[Data records]
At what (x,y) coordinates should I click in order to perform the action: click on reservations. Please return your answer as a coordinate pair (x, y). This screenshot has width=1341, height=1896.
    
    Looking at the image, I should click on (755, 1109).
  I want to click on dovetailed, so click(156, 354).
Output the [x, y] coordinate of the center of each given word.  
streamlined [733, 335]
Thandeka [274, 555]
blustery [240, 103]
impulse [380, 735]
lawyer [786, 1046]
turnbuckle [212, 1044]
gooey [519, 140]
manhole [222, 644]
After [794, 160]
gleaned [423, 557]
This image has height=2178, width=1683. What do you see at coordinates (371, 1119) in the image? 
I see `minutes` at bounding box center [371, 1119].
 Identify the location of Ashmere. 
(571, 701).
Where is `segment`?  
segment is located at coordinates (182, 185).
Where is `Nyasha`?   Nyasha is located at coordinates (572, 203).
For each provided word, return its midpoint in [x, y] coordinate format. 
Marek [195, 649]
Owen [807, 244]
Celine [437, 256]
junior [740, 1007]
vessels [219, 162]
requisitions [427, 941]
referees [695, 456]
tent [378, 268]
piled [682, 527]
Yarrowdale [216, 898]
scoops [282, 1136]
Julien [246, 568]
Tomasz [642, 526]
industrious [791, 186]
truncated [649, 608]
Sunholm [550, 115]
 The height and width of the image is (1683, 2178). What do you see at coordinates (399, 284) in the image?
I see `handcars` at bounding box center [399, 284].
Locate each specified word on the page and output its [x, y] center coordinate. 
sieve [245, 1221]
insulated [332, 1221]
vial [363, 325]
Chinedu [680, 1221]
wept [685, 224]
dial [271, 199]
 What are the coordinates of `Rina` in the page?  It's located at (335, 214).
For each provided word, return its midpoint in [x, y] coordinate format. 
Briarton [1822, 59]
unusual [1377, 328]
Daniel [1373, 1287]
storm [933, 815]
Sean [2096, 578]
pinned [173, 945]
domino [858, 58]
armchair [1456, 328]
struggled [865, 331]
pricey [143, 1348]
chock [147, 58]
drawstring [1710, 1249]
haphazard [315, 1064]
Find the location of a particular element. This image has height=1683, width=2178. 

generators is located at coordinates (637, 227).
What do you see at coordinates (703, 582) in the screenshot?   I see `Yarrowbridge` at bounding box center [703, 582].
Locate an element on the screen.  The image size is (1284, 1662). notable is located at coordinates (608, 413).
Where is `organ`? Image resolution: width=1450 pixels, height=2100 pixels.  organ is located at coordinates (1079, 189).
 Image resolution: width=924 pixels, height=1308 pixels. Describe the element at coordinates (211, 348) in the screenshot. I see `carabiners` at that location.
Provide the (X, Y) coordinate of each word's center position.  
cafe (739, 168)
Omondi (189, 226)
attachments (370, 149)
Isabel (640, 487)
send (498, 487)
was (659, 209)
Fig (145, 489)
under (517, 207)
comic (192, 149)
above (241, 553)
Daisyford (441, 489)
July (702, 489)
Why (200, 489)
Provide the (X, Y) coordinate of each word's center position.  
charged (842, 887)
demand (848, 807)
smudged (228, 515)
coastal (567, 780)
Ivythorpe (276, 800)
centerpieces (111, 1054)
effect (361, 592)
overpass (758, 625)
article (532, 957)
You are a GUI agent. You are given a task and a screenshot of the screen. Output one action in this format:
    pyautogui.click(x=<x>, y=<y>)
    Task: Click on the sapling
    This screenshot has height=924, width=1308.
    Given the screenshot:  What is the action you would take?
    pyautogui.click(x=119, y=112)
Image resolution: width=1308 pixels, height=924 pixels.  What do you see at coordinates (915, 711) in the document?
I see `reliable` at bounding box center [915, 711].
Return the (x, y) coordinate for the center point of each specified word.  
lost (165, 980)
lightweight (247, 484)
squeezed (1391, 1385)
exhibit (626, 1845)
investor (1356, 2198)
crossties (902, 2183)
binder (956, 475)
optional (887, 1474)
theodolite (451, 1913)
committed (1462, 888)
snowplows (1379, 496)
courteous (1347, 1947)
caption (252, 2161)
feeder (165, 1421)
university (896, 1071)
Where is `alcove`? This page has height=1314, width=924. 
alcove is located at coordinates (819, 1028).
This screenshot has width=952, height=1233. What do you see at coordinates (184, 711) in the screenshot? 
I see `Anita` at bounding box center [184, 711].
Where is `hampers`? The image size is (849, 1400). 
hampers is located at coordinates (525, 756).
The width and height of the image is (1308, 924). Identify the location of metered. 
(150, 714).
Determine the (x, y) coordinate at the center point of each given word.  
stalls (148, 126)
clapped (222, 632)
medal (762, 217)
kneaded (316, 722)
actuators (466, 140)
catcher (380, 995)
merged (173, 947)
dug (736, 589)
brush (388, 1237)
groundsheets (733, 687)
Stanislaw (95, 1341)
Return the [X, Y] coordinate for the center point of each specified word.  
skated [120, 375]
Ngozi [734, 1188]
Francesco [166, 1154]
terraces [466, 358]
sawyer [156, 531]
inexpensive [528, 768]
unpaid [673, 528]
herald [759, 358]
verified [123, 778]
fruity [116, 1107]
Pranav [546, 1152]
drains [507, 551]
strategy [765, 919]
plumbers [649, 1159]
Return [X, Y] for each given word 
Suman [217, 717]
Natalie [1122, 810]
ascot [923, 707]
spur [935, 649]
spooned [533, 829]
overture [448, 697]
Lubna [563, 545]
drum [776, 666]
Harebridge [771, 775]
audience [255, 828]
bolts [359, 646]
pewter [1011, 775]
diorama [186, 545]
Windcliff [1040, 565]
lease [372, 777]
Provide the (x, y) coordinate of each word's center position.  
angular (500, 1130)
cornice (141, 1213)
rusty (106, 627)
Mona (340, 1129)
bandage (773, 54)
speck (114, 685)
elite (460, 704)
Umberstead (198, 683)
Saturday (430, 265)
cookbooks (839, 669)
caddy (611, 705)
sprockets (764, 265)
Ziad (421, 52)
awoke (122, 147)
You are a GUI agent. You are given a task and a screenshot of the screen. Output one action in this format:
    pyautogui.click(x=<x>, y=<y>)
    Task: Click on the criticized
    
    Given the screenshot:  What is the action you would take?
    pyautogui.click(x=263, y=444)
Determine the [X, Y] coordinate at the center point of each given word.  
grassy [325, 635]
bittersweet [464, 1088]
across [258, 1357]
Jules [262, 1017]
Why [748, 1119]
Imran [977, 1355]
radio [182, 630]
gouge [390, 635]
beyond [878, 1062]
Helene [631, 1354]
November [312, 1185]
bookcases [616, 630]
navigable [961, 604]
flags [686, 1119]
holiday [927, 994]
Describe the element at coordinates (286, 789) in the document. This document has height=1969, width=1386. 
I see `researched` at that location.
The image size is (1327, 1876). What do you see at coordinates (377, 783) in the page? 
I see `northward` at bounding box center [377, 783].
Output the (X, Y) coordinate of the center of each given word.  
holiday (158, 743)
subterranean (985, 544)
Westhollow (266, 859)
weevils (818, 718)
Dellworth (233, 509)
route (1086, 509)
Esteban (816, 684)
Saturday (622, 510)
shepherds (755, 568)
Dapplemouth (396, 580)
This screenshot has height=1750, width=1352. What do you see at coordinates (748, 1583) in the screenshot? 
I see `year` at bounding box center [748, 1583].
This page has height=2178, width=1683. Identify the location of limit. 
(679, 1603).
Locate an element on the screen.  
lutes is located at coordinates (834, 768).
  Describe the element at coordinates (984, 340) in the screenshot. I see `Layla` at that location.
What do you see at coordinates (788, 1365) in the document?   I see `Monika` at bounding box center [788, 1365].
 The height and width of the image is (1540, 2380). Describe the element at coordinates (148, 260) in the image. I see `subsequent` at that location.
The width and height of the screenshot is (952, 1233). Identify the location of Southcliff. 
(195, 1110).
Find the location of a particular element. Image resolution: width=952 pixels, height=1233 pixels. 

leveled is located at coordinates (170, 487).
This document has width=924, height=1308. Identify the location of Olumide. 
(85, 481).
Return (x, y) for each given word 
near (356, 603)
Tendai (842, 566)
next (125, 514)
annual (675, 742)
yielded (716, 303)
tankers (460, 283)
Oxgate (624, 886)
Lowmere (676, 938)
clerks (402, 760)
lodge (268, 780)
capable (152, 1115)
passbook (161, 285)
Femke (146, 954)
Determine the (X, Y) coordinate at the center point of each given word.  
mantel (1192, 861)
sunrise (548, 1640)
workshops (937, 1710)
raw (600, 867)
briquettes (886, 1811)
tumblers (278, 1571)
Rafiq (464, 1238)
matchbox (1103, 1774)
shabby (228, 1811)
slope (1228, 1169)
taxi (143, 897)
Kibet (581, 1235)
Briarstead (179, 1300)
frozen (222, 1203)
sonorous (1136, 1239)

**Directive**
Copy out the lines of the data records word for word, beginning with the line that contains "diorama [186, 545]" and ending with the line that contains "Describe the element at coordinates (984, 340)", both included.

**The solution**
diorama [186, 545]
Windcliff [1040, 565]
lease [372, 777]
Provide the (x, y) coordinate of each word's center position.  
angular (500, 1130)
cornice (141, 1213)
rusty (106, 627)
Mona (340, 1129)
bandage (773, 54)
speck (114, 685)
elite (460, 704)
Umberstead (198, 683)
Saturday (430, 265)
cookbooks (839, 669)
caddy (611, 705)
sprockets (764, 265)
Ziad (421, 52)
awoke (122, 147)
You are a GUI agent. You are given a task and a screenshot of the screen. Output one action in this format:
    pyautogui.click(x=<x>, y=<y>)
    Task: Click on the criticized
    
    Given the screenshot:  What is the action you would take?
    pyautogui.click(x=263, y=444)
Determine the [X, Y] coordinate at the center point of each given word.  
grassy [325, 635]
bittersweet [464, 1088]
across [258, 1357]
Jules [262, 1017]
Why [748, 1119]
Imran [977, 1355]
radio [182, 630]
gouge [390, 635]
beyond [878, 1062]
Helene [631, 1354]
November [312, 1185]
bookcases [616, 630]
navigable [961, 604]
flags [686, 1119]
holiday [927, 994]
Describe the element at coordinates (286, 789) in the document. This document has height=1969, width=1386. 
I see `researched` at that location.
The image size is (1327, 1876). What do you see at coordinates (377, 783) in the page? 
I see `northward` at bounding box center [377, 783].
Output the (X, Y) coordinate of the center of each given word.  
holiday (158, 743)
subterranean (985, 544)
Westhollow (266, 859)
weevils (818, 718)
Dellworth (233, 509)
route (1086, 509)
Esteban (816, 684)
Saturday (622, 510)
shepherds (755, 568)
Dapplemouth (396, 580)
This screenshot has height=1750, width=1352. What do you see at coordinates (748, 1583) in the screenshot? 
I see `year` at bounding box center [748, 1583].
This page has height=2178, width=1683. Identify the location of limit. 
(679, 1603).
Locate an element on the screen.  
lutes is located at coordinates (834, 768).
  Describe the element at coordinates (984, 340) in the screenshot. I see `Layla` at that location.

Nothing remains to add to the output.